▸ Your instructions
Could you rewrite the stretch of material below from the line containing "July [366, 1494]" through the line containing "dulcet (505, 1429)", swapping "center" for "middle" and leaving everything else untouched?

* * * * *

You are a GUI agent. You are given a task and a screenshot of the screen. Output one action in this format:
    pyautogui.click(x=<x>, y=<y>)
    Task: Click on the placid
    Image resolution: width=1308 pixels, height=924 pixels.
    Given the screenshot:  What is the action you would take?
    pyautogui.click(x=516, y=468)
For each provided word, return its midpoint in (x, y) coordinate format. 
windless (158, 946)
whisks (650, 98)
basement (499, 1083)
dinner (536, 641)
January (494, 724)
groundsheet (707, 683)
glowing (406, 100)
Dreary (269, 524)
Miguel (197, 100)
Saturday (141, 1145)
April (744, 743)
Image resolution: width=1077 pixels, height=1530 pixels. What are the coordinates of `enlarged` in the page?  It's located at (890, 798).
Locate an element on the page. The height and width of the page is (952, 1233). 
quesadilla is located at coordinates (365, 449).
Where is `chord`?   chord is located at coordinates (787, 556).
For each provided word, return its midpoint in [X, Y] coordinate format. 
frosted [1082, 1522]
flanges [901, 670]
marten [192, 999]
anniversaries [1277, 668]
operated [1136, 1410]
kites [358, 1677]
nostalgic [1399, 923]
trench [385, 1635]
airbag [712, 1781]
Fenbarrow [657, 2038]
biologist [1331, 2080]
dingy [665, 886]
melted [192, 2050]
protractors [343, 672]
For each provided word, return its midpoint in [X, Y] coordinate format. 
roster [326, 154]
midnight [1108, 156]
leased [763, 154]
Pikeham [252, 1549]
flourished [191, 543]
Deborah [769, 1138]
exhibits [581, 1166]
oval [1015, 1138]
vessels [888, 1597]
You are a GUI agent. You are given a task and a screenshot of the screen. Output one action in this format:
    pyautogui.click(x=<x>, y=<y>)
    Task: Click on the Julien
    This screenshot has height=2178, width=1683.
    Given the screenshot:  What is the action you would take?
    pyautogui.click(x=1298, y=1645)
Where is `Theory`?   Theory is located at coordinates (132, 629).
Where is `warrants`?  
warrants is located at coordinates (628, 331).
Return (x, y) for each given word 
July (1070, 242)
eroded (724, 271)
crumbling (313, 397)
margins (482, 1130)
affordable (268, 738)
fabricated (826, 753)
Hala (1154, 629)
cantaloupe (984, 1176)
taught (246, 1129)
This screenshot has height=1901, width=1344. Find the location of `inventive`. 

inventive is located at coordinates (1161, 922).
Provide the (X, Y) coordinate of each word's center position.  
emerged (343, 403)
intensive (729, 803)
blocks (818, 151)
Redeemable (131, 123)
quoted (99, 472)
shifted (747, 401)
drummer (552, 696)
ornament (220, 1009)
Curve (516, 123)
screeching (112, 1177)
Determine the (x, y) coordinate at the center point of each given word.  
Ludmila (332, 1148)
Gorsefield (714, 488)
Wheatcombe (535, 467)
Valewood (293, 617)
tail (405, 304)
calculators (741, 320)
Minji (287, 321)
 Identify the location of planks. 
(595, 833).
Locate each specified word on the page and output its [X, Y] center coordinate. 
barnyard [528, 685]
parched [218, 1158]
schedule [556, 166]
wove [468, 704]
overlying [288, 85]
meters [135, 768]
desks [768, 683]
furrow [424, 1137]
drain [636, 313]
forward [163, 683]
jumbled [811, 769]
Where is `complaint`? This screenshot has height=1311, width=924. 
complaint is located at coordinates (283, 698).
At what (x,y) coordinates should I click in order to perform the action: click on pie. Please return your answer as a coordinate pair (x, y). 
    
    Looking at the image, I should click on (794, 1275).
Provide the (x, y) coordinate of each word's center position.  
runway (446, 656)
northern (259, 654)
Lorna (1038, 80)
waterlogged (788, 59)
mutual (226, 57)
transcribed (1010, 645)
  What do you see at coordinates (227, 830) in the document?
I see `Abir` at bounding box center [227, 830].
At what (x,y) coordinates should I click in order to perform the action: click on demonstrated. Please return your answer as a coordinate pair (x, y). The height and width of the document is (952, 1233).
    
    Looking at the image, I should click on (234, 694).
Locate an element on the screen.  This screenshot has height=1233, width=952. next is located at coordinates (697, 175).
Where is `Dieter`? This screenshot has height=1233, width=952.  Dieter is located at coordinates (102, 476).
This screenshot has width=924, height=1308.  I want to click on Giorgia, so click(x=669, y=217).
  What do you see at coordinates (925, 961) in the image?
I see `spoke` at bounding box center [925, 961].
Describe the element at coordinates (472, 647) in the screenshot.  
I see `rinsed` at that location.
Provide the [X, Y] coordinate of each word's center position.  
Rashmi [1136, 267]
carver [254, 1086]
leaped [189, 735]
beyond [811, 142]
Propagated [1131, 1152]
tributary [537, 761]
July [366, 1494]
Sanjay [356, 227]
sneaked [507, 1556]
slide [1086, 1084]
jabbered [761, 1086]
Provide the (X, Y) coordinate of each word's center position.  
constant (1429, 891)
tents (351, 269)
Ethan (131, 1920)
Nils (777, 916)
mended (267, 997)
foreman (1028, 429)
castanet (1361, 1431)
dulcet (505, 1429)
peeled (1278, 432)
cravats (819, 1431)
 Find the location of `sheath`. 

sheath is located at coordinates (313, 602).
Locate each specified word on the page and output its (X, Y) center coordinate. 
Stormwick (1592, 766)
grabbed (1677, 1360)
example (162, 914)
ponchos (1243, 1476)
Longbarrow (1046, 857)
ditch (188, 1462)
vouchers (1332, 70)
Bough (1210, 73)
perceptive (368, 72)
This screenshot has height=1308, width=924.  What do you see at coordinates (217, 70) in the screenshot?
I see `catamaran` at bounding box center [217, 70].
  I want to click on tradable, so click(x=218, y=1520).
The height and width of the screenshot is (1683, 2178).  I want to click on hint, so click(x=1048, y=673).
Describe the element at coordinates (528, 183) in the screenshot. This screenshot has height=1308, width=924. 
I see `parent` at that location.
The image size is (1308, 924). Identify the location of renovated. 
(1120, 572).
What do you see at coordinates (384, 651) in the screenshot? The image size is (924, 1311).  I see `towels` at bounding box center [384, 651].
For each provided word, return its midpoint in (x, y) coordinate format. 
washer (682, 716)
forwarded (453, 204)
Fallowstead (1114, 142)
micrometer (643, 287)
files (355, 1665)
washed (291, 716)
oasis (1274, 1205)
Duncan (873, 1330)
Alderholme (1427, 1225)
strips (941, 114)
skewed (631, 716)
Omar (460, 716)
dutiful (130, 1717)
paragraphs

* * * * *

▸ Exercise solution
July [366, 1494]
Sanjay [356, 227]
sneaked [507, 1556]
slide [1086, 1084]
jabbered [761, 1086]
Provide the (X, Y) coordinate of each word's middle position.  
constant (1429, 891)
tents (351, 269)
Ethan (131, 1920)
Nils (777, 916)
mended (267, 997)
foreman (1028, 429)
castanet (1361, 1431)
dulcet (505, 1429)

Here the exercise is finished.